• [DATA SEGMENT]:
◇ ◇ ◇ ◇ ◇

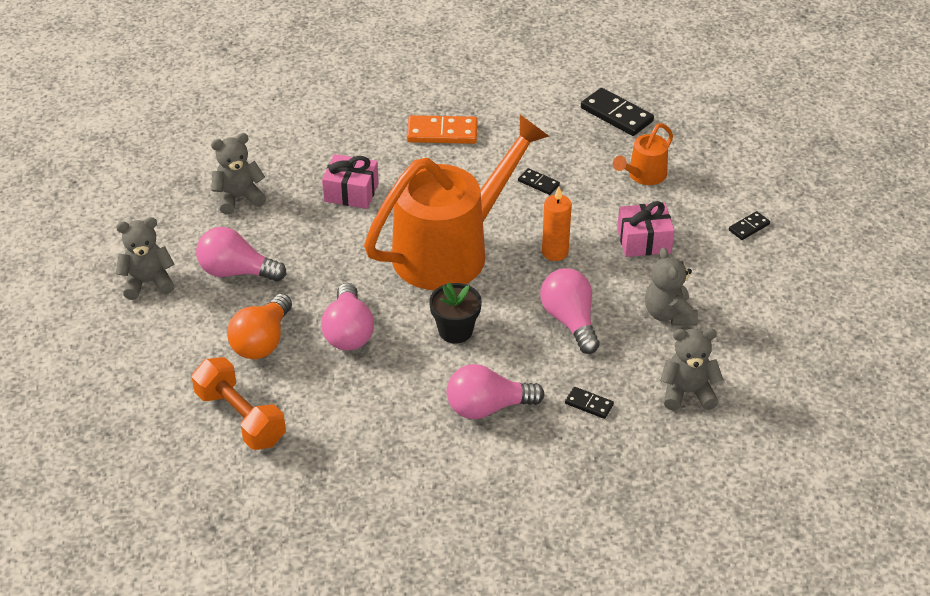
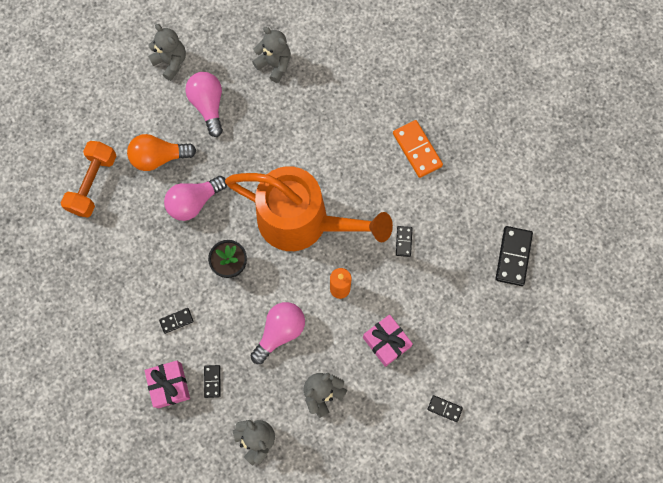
camera: 60 degrees right, 30 degrees up
(351, 192) = (321, 128): pink gift -> pink gift (170, 385)
(487, 407) = (176, 320): pink light bulb -> black domino
(643, 176) = (455, 309): orange watering can -> none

◇ ◇ ◇ ◇ ◇

• [YOUR INSTRUCTIONS]: Lines from the one holding "(351, 192) = (321, 128): pink" through the last line of the material are to be repeated exactly; no other lines belong in the answer.

• [WRITTEN SOLUTION]:
(351, 192) = (321, 128): pink gift -> pink gift (170, 385)
(487, 407) = (176, 320): pink light bulb -> black domino
(643, 176) = (455, 309): orange watering can -> none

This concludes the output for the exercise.